The problem
With the pictures set aside, write out all of the data exactly as it stands.

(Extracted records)
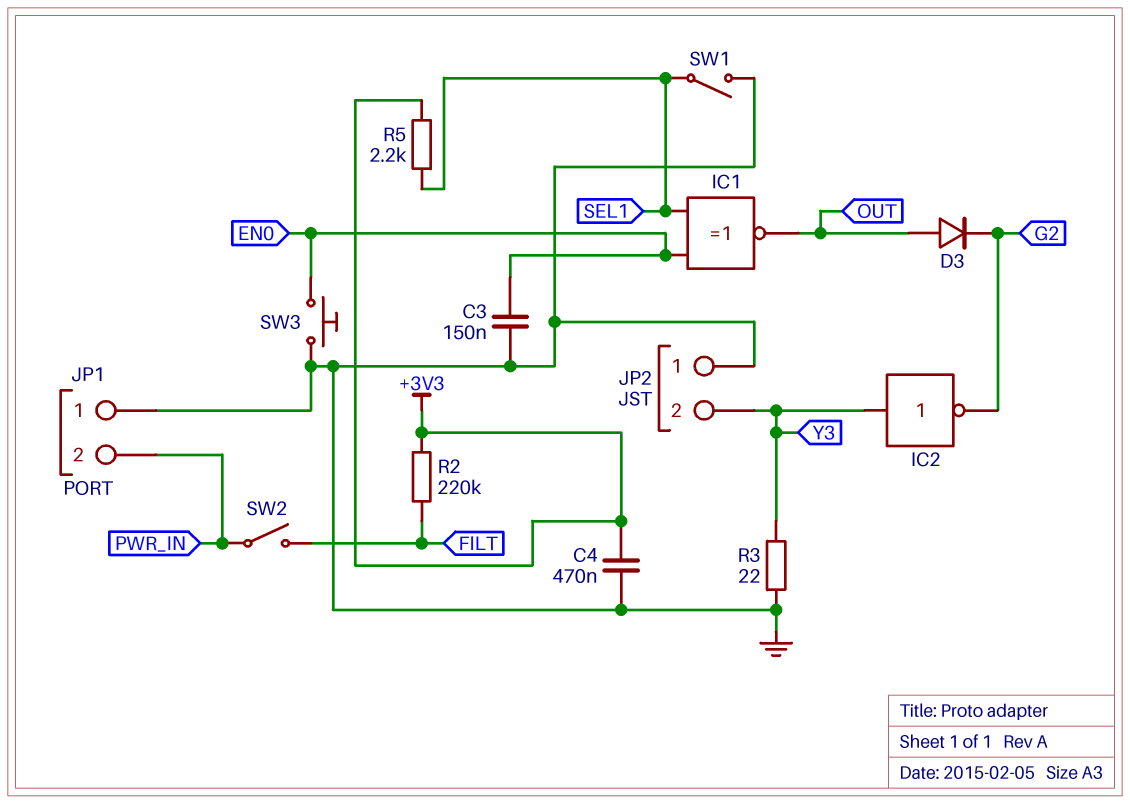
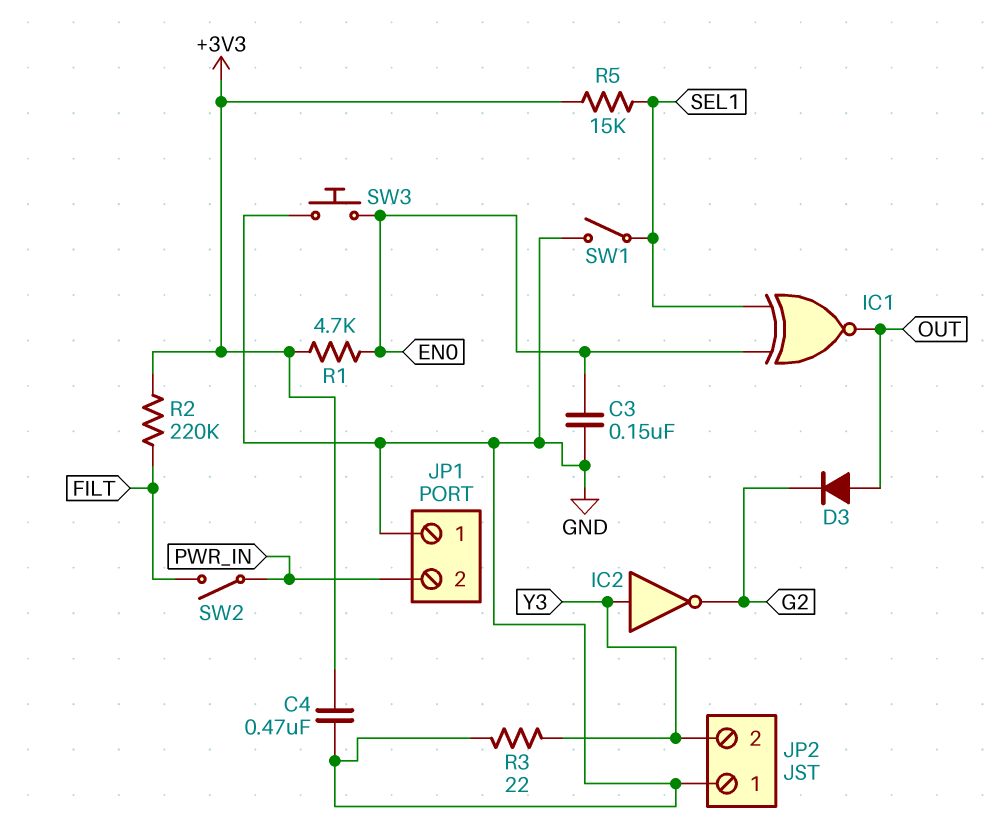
R1: none -> 4.7k (+3V3, EN0)
R5: 2.2k (+3V3, SEL1) -> 15k (+3V3, SEL1)

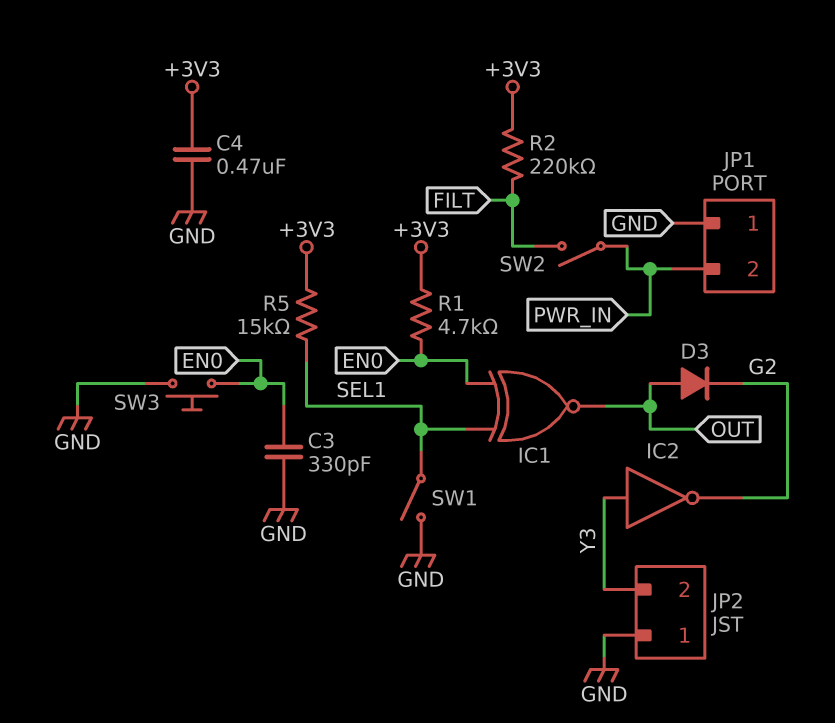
C3: 150nF (EN0, GND) -> 330pF (EN0, GND)
R3: 22 (GND, Y3) -> none

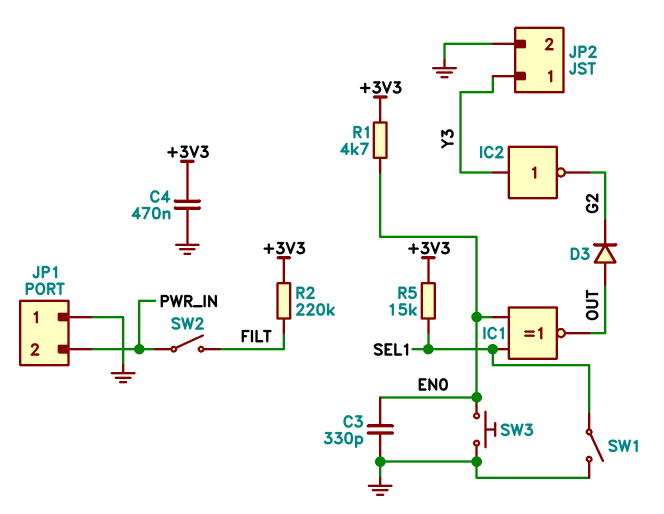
JP2 pin 1: GND -> Y3
JP2 pin 2: Y3 -> GND

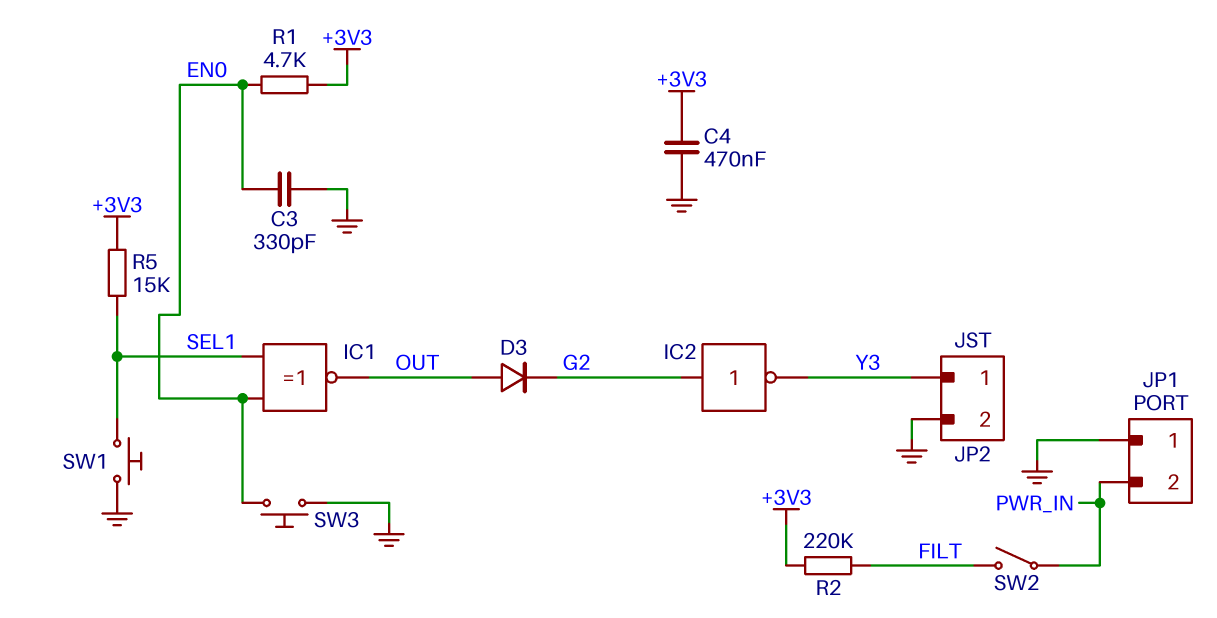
IC2: NOT (in Y3, out G2) -> NOT (in G2, out Y3)
SW1: switch (GND, SEL1) -> button (GND, SEL1)

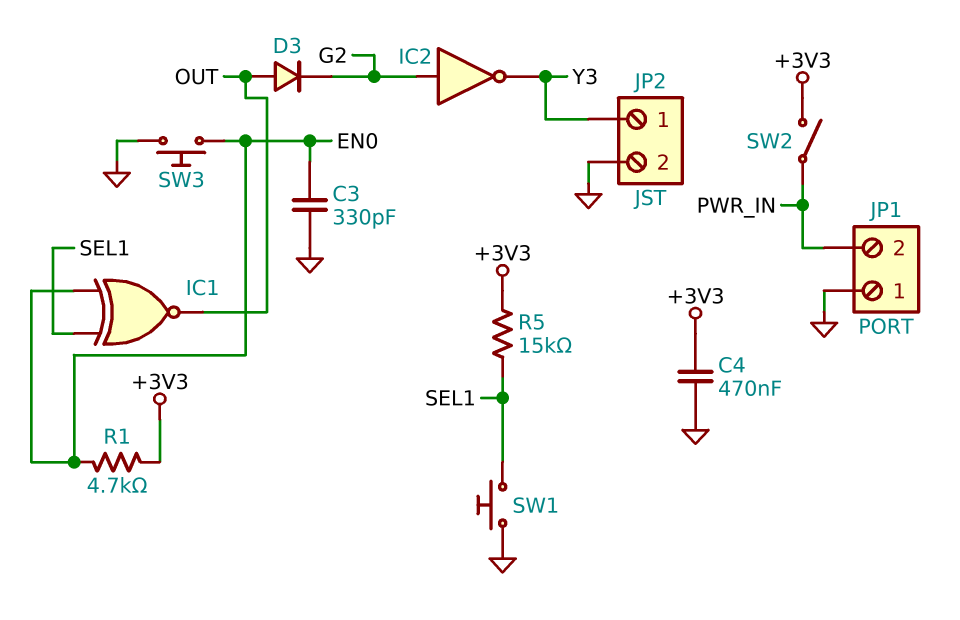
R2: 220k (+3V3, FILT) -> none
SW2: switch (FILT, PWR_IN) -> switch (+3V3, PWR_IN)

Task response
R1: none -> 4.7k (+3V3, EN0)
R5: 2.2k (+3V3, SEL1) -> 15k (+3V3, SEL1)

C3: 150nF (EN0, GND) -> 330pF (EN0, GND)
R3: 22 (GND, Y3) -> none

JP2 pin 1: GND -> Y3
JP2 pin 2: Y3 -> GND

IC2: NOT (in Y3, out G2) -> NOT (in G2, out Y3)
SW1: switch (GND, SEL1) -> button (GND, SEL1)

R2: 220k (+3V3, FILT) -> none
SW2: switch (FILT, PWR_IN) -> switch (+3V3, PWR_IN)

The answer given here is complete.